-- PROVIDED RECORDS --
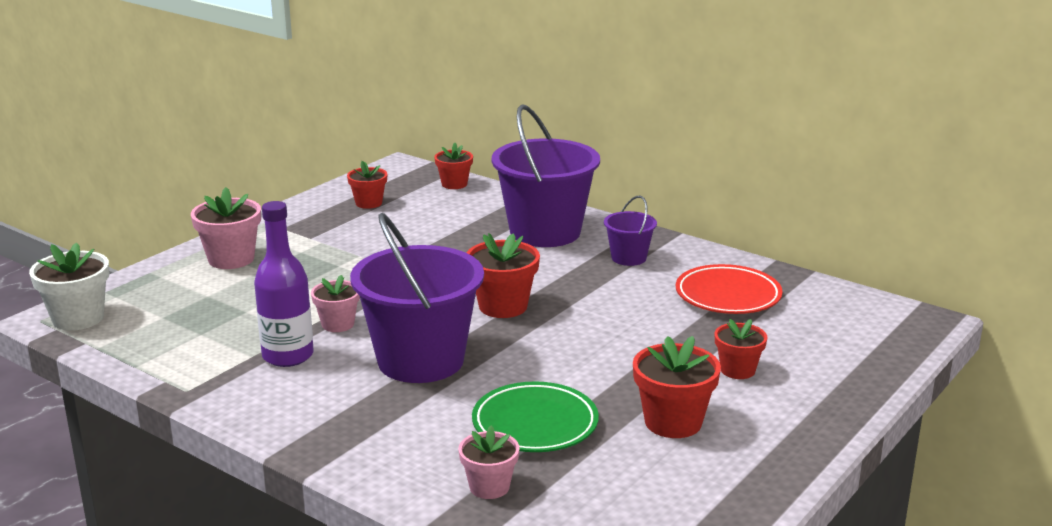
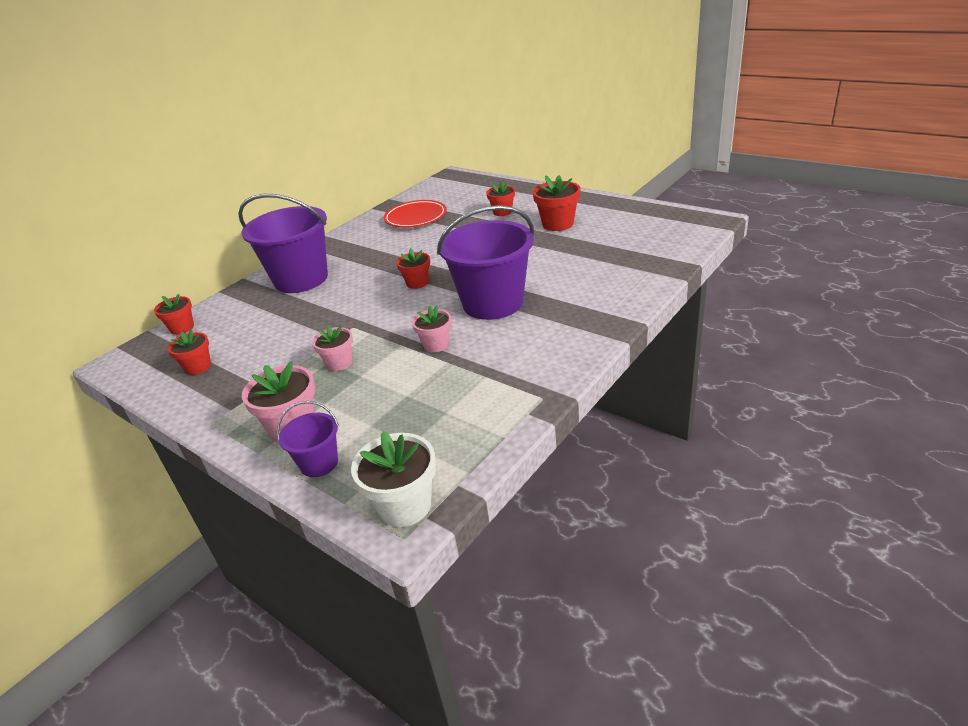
camera: 85 degrees left, 10 degrees up
(288, 356) = (486, 359): purple bottle -> none
(489, 487) = (634, 264): pink flower pot -> pink flower pot (339, 363)
(503, 306) = (417, 283): red flower pot -> red flower pot, size x0.65
(535, 424) = (567, 258): green plate -> none
(628, 258) = (355, 248): purple bucket -> purple bucket (319, 463)

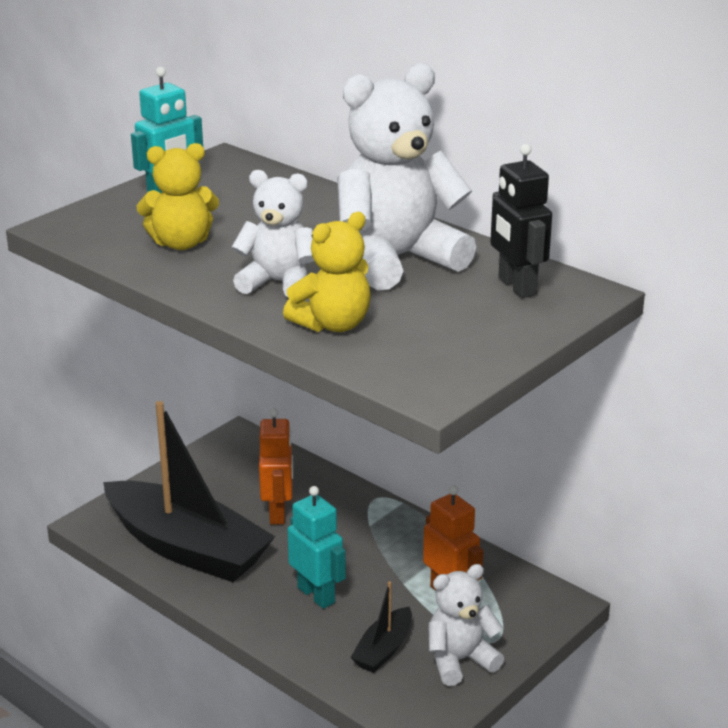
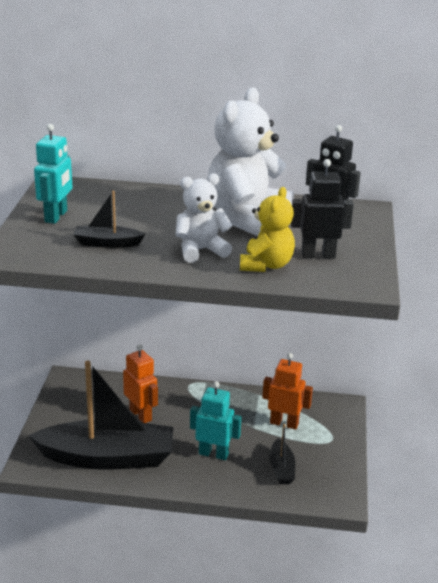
camera: 35 degrees left, 0 degrees up
(181, 243) = (107, 243): yellow teddy bear -> black boat
(421, 332) = (318, 255): none -> black robot
(460, 660) = (326, 457): white teddy bear -> none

-- WHAT THE TASK REQUIRES --
From the line containing "(421, 332) = (318, 255): none -> black robot" to the final line of the data, repeat each line exactly. Include both ends.

-- EXERCISE SOLUTION --
(421, 332) = (318, 255): none -> black robot
(460, 660) = (326, 457): white teddy bear -> none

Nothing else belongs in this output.